### Your objective
Find every line below that contains the word "button" and copy it out.

[Data records]
[Start of section]

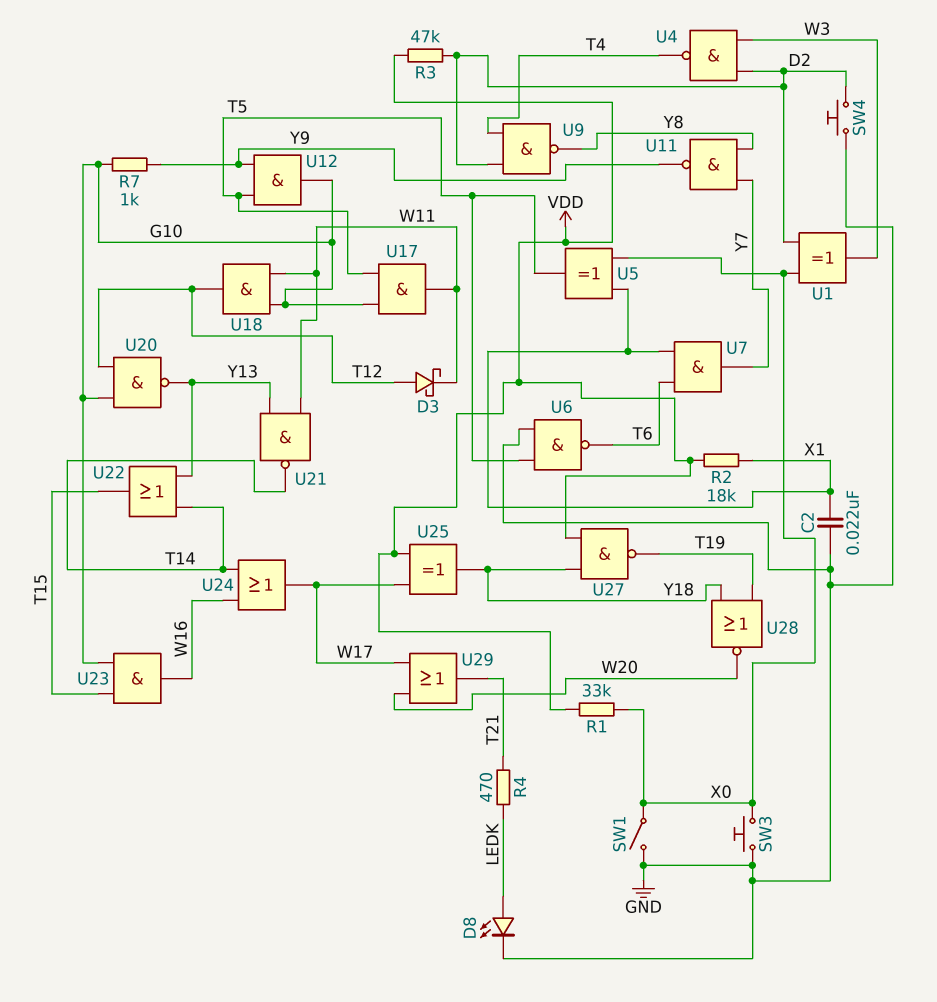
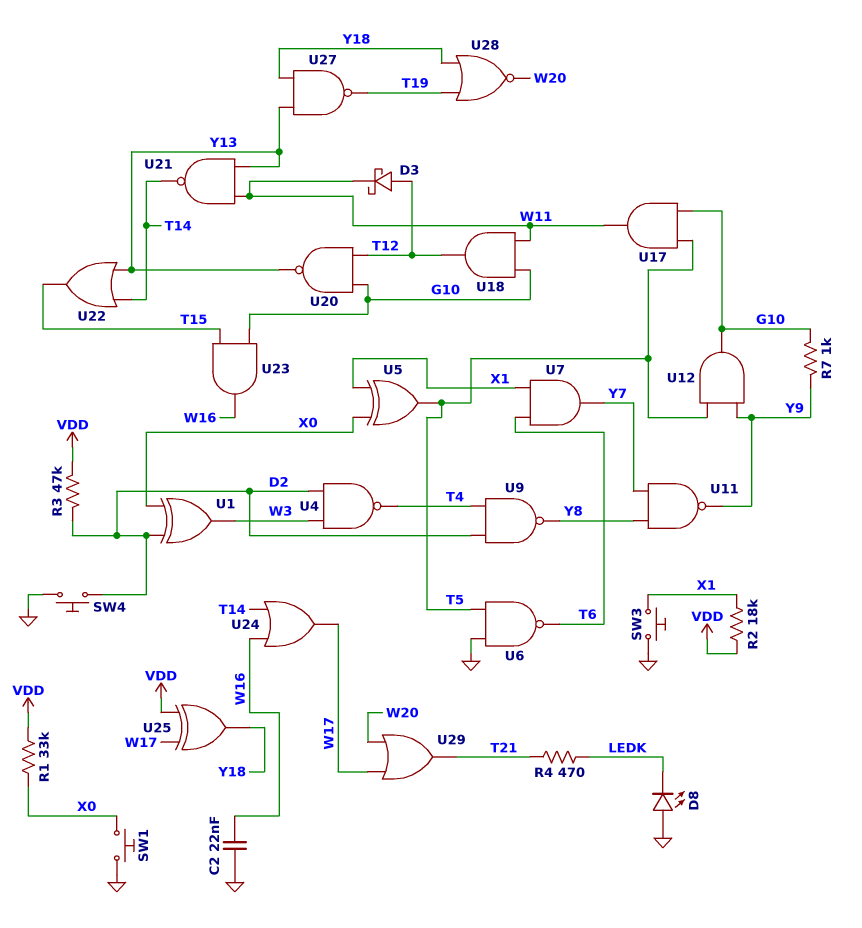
C2: 22nF (GND, X1) -> 22nF (GND, W16)
D8: LED (A LEDK, K GND) -> LED (A GND, K LEDK)
SW1: switch (GND, X0) -> button (GND, X0)
SW3: button (GND, X0) -> button (GND, X1)
U27: NAND (in VDD, in Y18, out T19) -> NAND (in Y13, in Y18, out T19)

[End of section]

### Result of this task
SW1: switch (GND, X0) -> button (GND, X0)
SW3: button (GND, X0) -> button (GND, X1)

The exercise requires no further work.